Segment Open

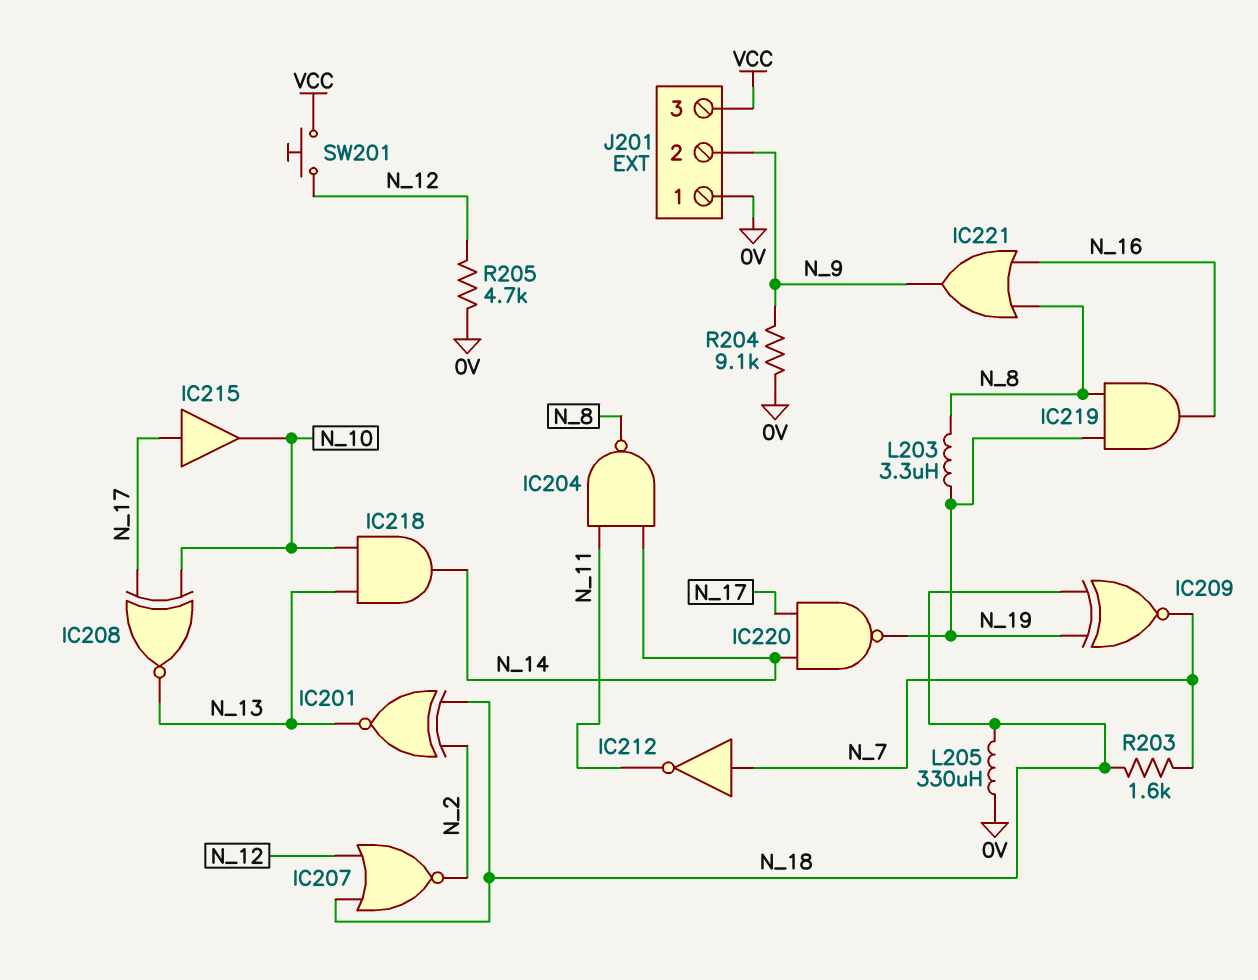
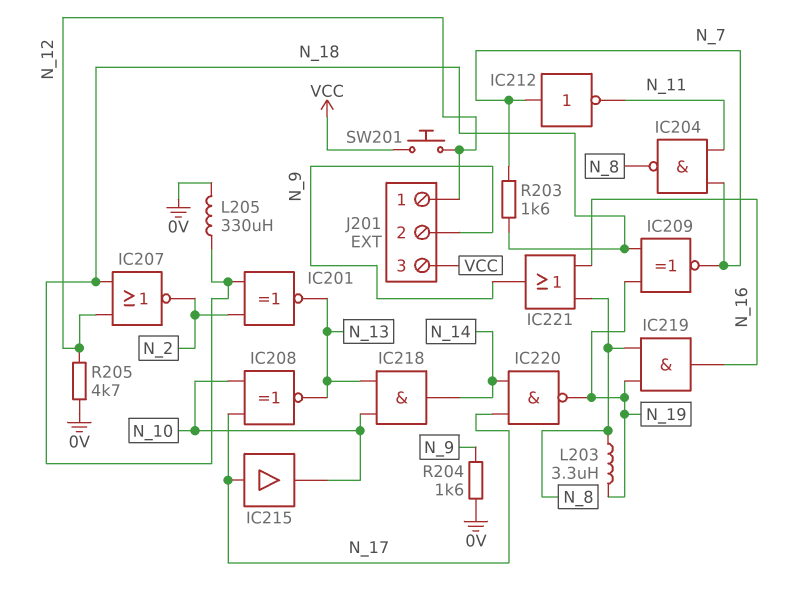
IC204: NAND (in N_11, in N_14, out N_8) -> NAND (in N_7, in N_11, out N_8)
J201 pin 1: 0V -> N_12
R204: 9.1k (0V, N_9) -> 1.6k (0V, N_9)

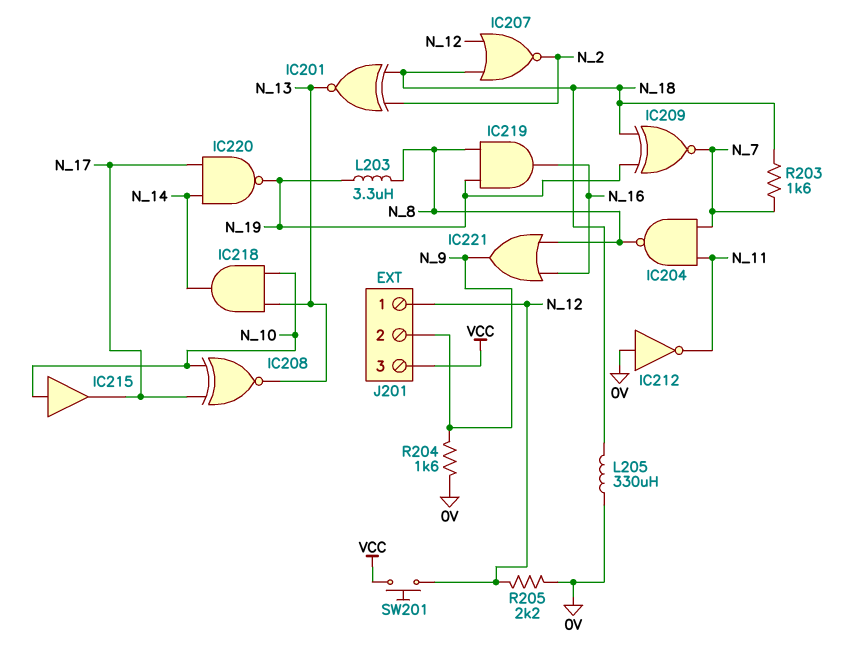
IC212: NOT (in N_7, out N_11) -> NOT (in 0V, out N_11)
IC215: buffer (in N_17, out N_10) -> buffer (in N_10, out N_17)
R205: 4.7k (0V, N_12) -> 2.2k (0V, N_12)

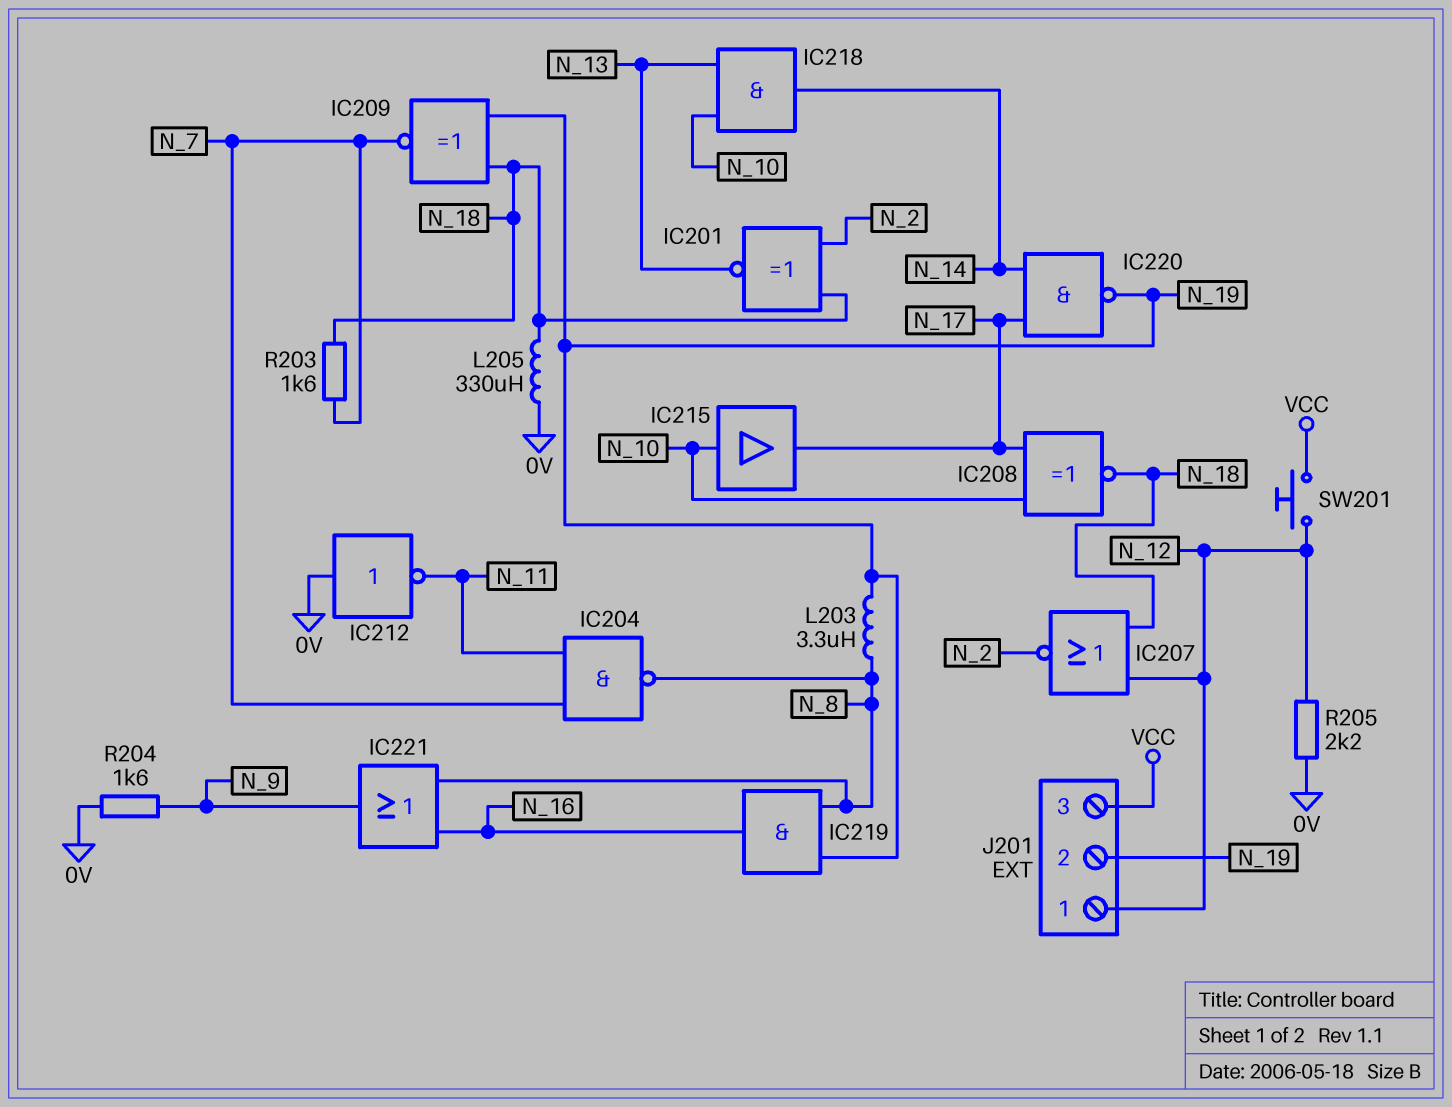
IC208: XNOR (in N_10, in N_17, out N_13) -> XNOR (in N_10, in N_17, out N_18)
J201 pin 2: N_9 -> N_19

Segment Closed
Segment Open

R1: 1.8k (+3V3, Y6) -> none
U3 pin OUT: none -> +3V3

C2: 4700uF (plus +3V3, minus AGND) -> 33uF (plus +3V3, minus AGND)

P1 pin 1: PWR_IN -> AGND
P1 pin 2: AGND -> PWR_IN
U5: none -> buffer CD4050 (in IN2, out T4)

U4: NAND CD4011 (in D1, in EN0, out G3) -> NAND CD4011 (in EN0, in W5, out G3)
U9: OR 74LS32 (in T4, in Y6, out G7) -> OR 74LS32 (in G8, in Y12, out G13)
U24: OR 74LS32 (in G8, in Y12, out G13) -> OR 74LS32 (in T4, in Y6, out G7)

Segment Closed

**Task item**
Word for word, restate the lines above from the line containing "IC208: XNOR (in" through the line containing "J201 pin 2: N_9 -> N_19", with both included and nothing else.

**Written response**
IC208: XNOR (in N_10, in N_17, out N_13) -> XNOR (in N_10, in N_17, out N_18)
J201 pin 2: N_9 -> N_19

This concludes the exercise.